[[ PROVIDED RECORDS, beginning ]]
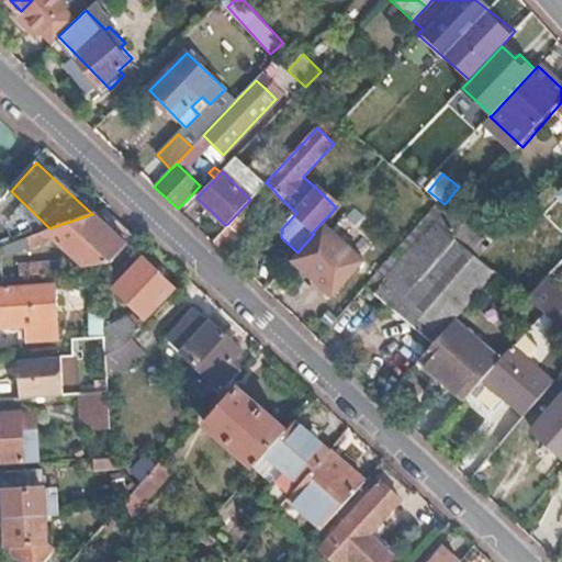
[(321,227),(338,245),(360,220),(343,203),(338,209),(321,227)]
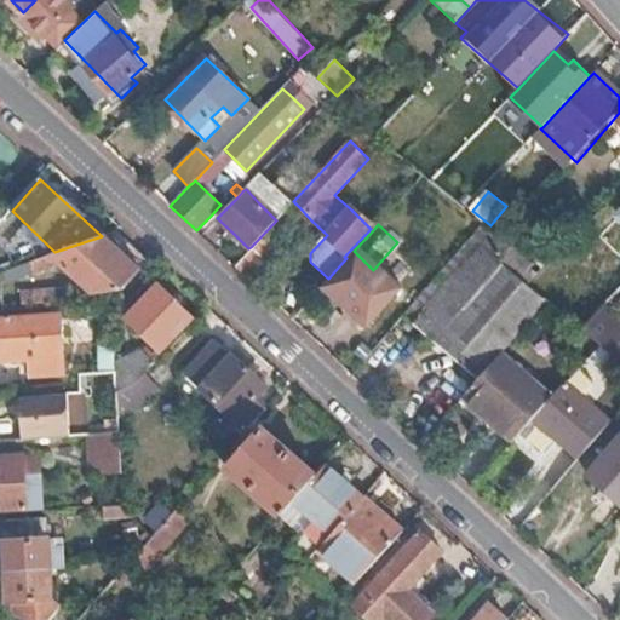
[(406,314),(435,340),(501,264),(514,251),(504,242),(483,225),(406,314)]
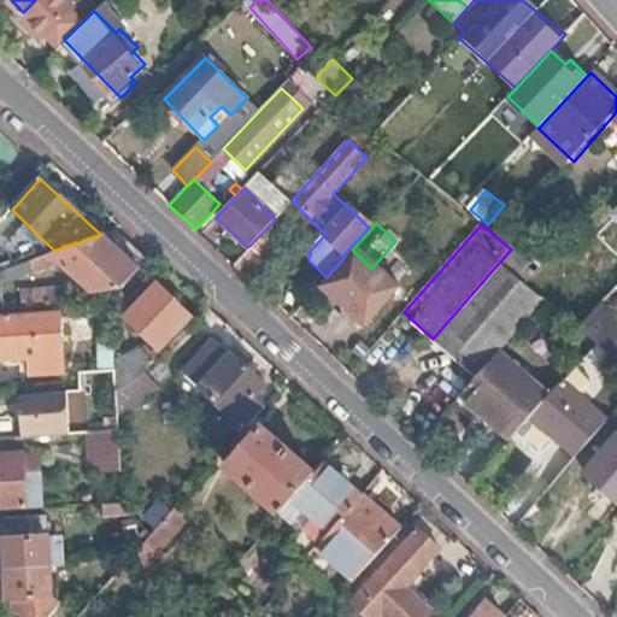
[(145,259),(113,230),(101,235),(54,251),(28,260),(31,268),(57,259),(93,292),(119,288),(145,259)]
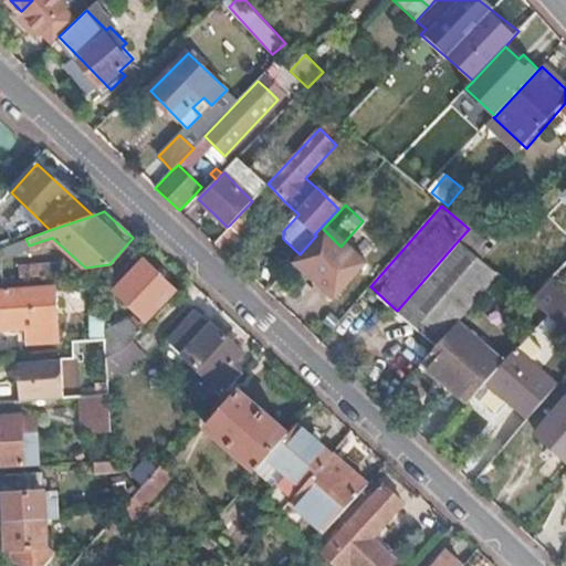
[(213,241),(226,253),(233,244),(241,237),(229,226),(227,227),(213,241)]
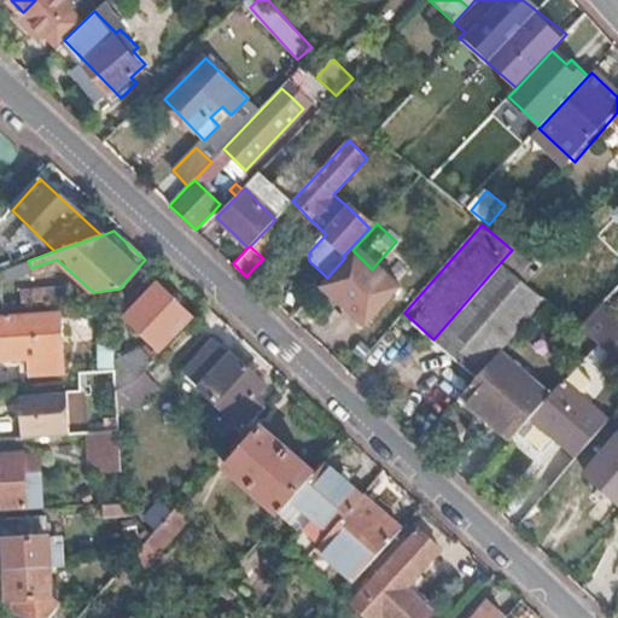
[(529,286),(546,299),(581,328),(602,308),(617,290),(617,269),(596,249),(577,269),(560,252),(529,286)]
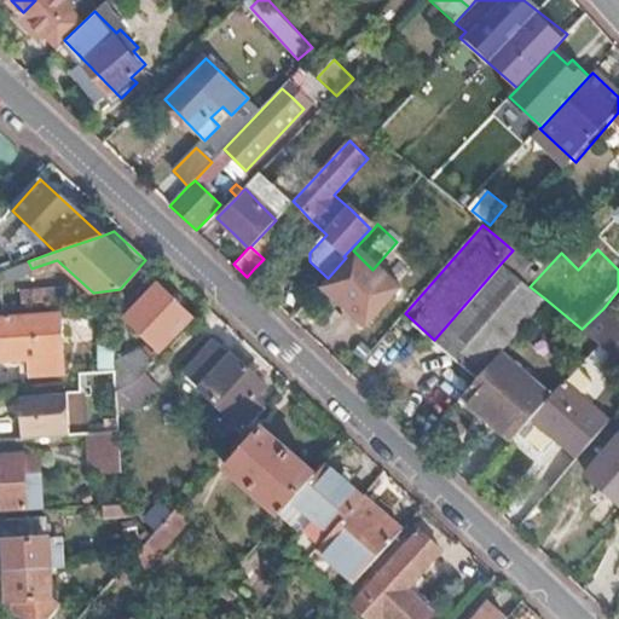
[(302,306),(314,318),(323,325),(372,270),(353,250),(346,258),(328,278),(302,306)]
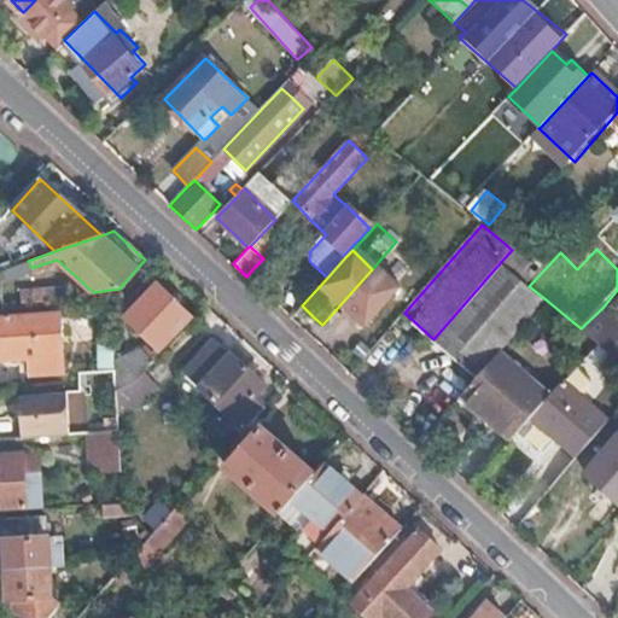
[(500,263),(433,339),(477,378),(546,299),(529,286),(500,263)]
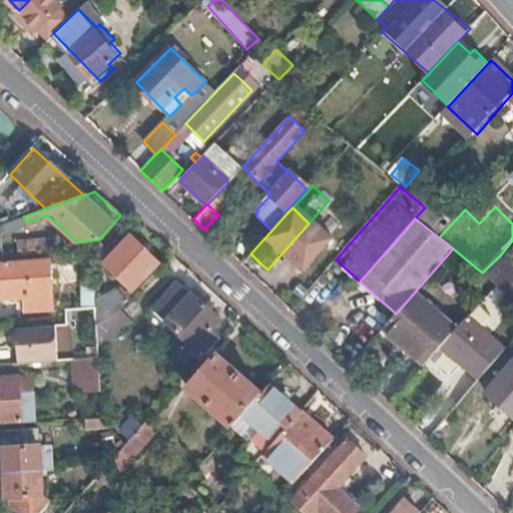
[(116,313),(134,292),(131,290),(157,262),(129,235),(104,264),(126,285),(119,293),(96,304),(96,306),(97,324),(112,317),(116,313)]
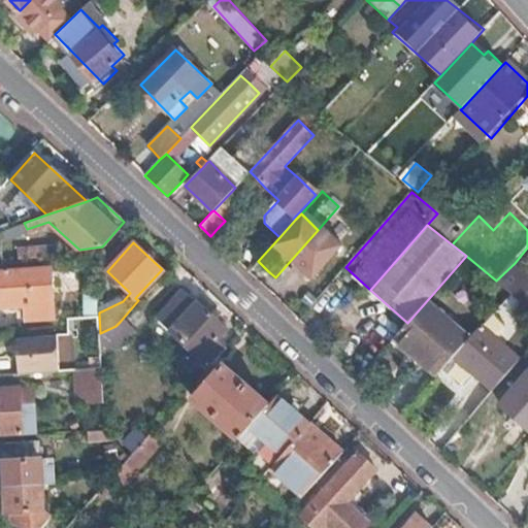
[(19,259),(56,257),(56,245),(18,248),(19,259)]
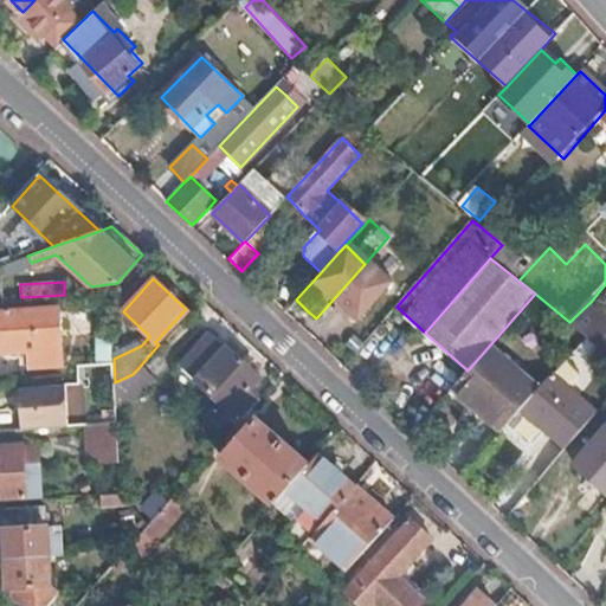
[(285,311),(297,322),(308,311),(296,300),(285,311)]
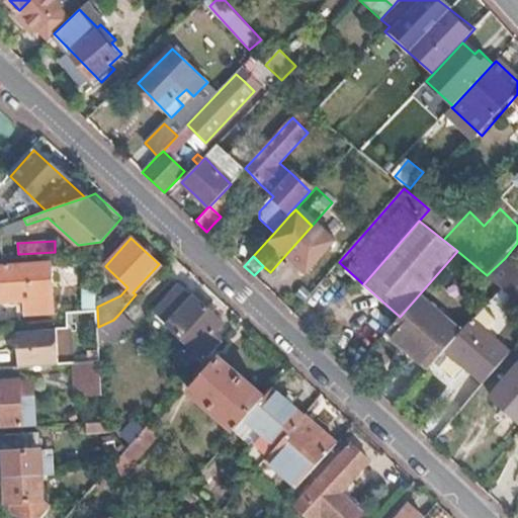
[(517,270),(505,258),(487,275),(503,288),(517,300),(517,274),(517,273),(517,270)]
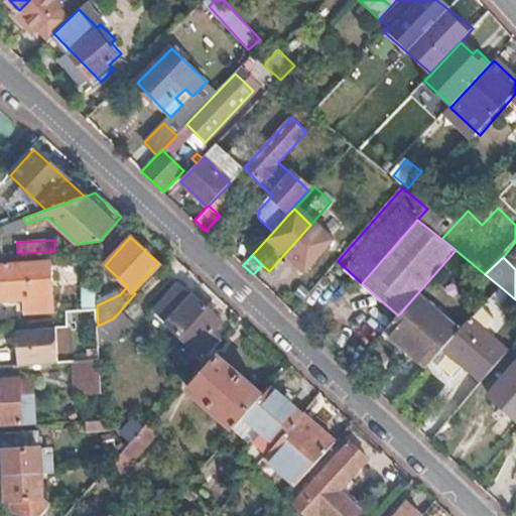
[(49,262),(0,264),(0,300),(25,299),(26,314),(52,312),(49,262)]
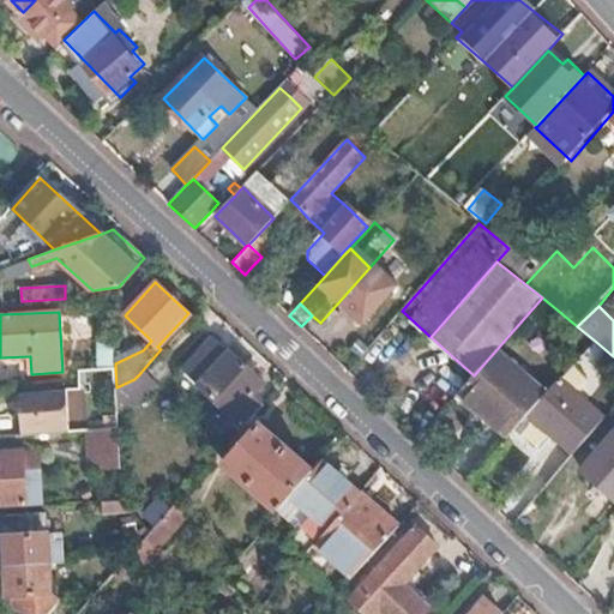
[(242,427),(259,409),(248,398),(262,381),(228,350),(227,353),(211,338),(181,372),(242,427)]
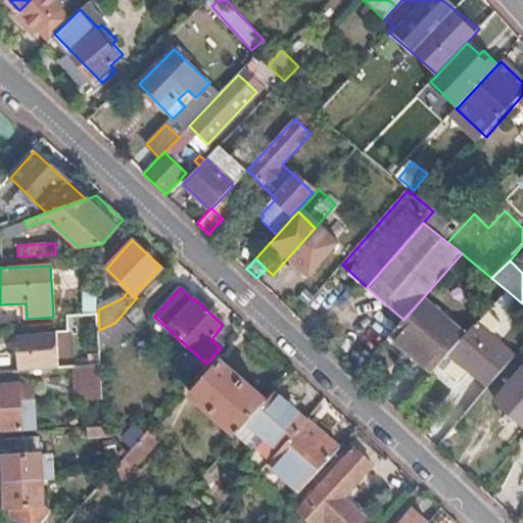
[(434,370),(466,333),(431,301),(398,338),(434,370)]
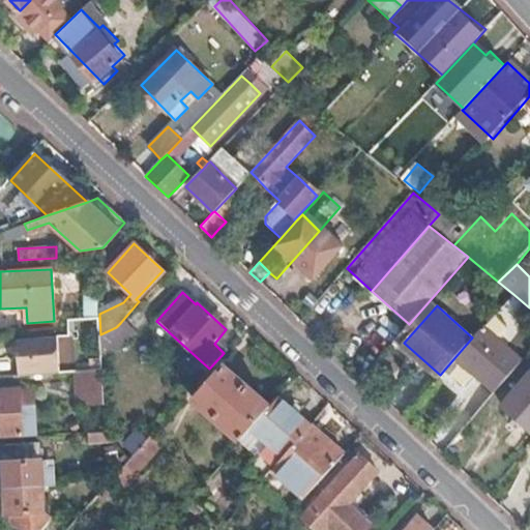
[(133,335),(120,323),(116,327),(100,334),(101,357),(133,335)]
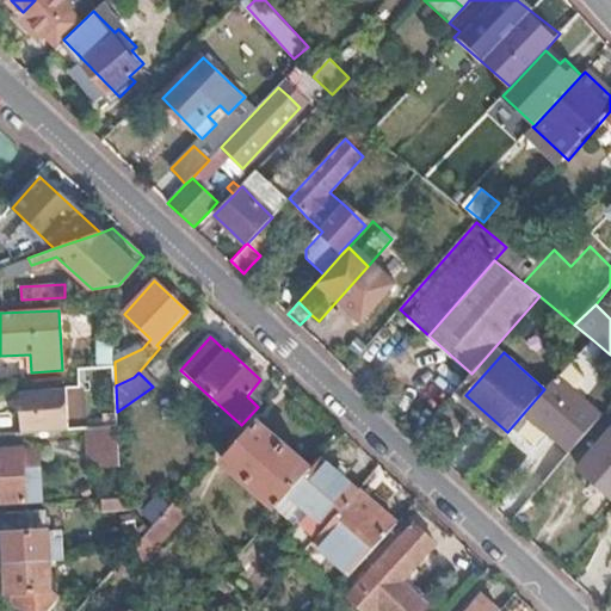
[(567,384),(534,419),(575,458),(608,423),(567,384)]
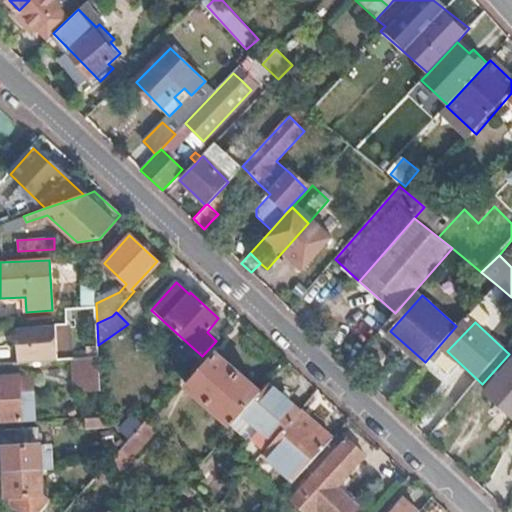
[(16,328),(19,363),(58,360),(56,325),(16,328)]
[[ PROVIDED RECORDS, end ]]
WORK TO COMPLETE: Copy exactly, and copy nothing else: the lines from the one containing "[(133,335),(120,323),(116,327),(100,334),(101,357),(133,335)]" through the end of the data, both ends included, with pictures left out.

EXPECTED ANSWER:
[(133,335),(120,323),(116,327),(100,334),(101,357),(133,335)]
[(567,384),(534,419),(575,458),(608,423),(567,384)]
[(16,328),(19,363),(58,360),(56,325),(16,328)]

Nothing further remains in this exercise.